● **AIM OF THE EXERCISE**
Down to the last line, restate the material below exactly.

● **GIVEN DATA**
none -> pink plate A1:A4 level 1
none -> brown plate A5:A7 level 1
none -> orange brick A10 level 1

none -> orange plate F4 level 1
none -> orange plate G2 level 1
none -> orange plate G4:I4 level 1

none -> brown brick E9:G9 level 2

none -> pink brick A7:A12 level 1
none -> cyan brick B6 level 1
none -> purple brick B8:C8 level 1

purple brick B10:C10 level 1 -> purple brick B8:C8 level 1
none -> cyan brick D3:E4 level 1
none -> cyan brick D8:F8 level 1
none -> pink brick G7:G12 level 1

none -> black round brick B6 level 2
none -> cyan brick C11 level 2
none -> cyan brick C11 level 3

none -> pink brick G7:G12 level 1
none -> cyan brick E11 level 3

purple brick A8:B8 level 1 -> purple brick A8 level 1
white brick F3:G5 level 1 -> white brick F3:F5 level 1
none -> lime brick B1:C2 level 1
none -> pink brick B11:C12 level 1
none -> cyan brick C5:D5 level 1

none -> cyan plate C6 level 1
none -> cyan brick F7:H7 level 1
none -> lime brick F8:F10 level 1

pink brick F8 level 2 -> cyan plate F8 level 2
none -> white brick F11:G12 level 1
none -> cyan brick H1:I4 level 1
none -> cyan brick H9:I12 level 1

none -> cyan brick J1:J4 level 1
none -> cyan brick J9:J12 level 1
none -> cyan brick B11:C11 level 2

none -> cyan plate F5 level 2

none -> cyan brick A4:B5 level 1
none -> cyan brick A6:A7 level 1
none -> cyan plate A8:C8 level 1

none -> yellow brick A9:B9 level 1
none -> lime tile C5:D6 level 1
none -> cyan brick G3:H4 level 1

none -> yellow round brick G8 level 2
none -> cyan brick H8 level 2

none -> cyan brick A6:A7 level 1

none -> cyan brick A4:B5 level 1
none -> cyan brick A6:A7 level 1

● **SOLUTION**
none -> pink plate A1:A4 level 1
none -> brown plate A5:A7 level 1
none -> orange brick A10 level 1

none -> orange plate F4 level 1
none -> orange plate G2 level 1
none -> orange plate G4:I4 level 1

none -> brown brick E9:G9 level 2

none -> pink brick A7:A12 level 1
none -> cyan brick B6 level 1
none -> purple brick B8:C8 level 1

purple brick B10:C10 level 1 -> purple brick B8:C8 level 1
none -> cyan brick D3:E4 level 1
none -> cyan brick D8:F8 level 1
none -> pink brick G7:G12 level 1

none -> black round brick B6 level 2
none -> cyan brick C11 level 2
none -> cyan brick C11 level 3

none -> pink brick G7:G12 level 1
none -> cyan brick E11 level 3

purple brick A8:B8 level 1 -> purple brick A8 level 1
white brick F3:G5 level 1 -> white brick F3:F5 level 1
none -> lime brick B1:C2 level 1
none -> pink brick B11:C12 level 1
none -> cyan brick C5:D5 level 1

none -> cyan plate C6 level 1
none -> cyan brick F7:H7 level 1
none -> lime brick F8:F10 level 1

pink brick F8 level 2 -> cyan plate F8 level 2
none -> white brick F11:G12 level 1
none -> cyan brick H1:I4 level 1
none -> cyan brick H9:I12 level 1

none -> cyan brick J1:J4 level 1
none -> cyan brick J9:J12 level 1
none -> cyan brick B11:C11 level 2

none -> cyan plate F5 level 2

none -> cyan brick A4:B5 level 1
none -> cyan brick A6:A7 level 1
none -> cyan plate A8:C8 level 1

none -> yellow brick A9:B9 level 1
none -> lime tile C5:D6 level 1
none -> cyan brick G3:H4 level 1

none -> yellow round brick G8 level 2
none -> cyan brick H8 level 2

none -> cyan brick A6:A7 level 1

none -> cyan brick A4:B5 level 1
none -> cyan brick A6:A7 level 1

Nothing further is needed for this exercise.